- **ASSIGNMENT**
Exactly repeat all the records below, omitting the images they hold.

- **AVAILABLE RECORDS**
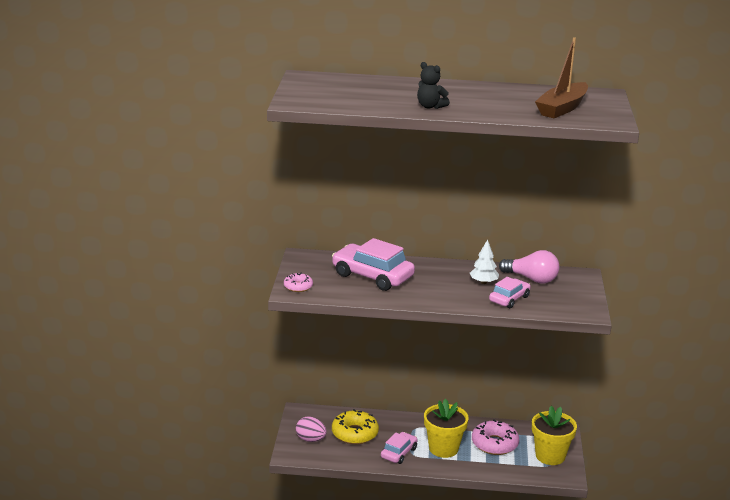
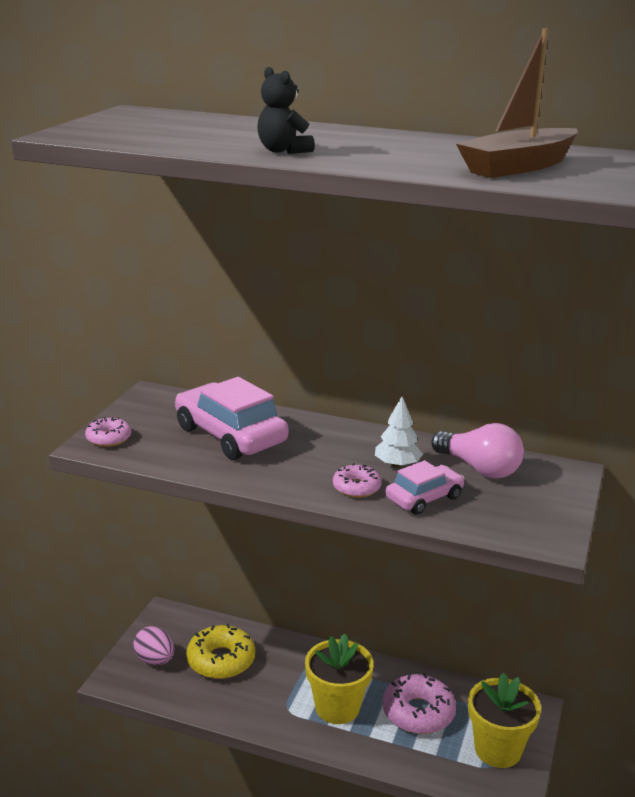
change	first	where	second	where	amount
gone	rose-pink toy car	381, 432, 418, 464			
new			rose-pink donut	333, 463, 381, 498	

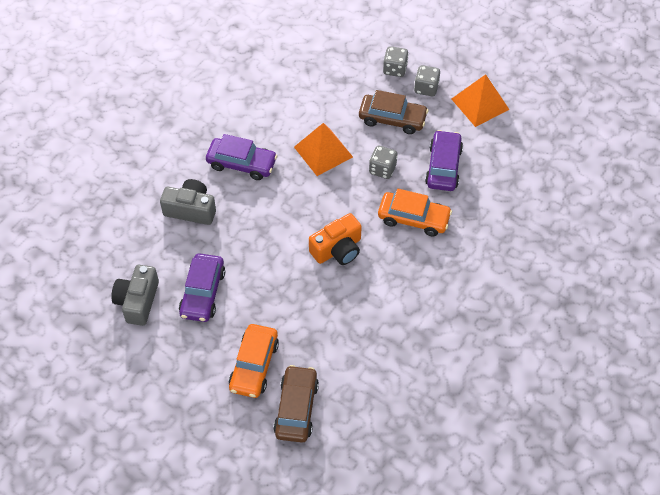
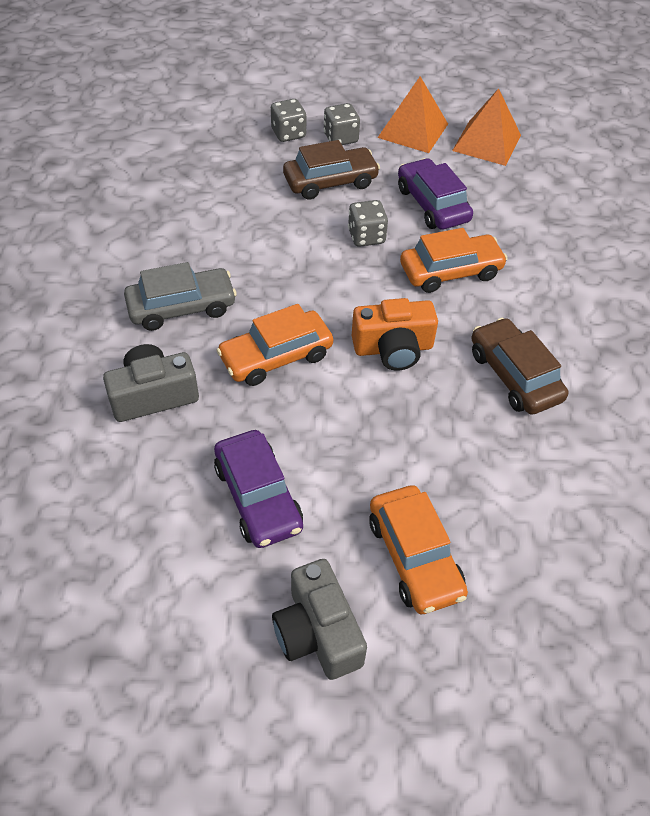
change	first	where	second	where	amount
shifted	grey camera	111, 265, 159, 326		272, 559, 367, 680	
repainted	purple toy car	206, 134, 277, 180	grey toy car	124, 262, 237, 331	
shifted	russet toy car	273, 365, 319, 443		471, 318, 568, 415	
shifted	bright orange pyramid	294, 123, 353, 176		452, 88, 521, 166	
rotated	bright orange camera	309, 213, 362, 265		352, 298, 438, 371	60 degrees clockwise
new			bright orange toy car	217, 304, 333, 386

- **PROBLEM SOLUTION**
change	first	where	second	where	amount
gone	rose-pink toy car	381, 432, 418, 464			
new			rose-pink donut	333, 463, 381, 498	

change	first	where	second	where	amount
shifted	grey camera	111, 265, 159, 326		272, 559, 367, 680	
repainted	purple toy car	206, 134, 277, 180	grey toy car	124, 262, 237, 331	
shifted	russet toy car	273, 365, 319, 443		471, 318, 568, 415	
shifted	bright orange pyramid	294, 123, 353, 176		452, 88, 521, 166	
rotated	bright orange camera	309, 213, 362, 265		352, 298, 438, 371	60 degrees clockwise
new			bright orange toy car	217, 304, 333, 386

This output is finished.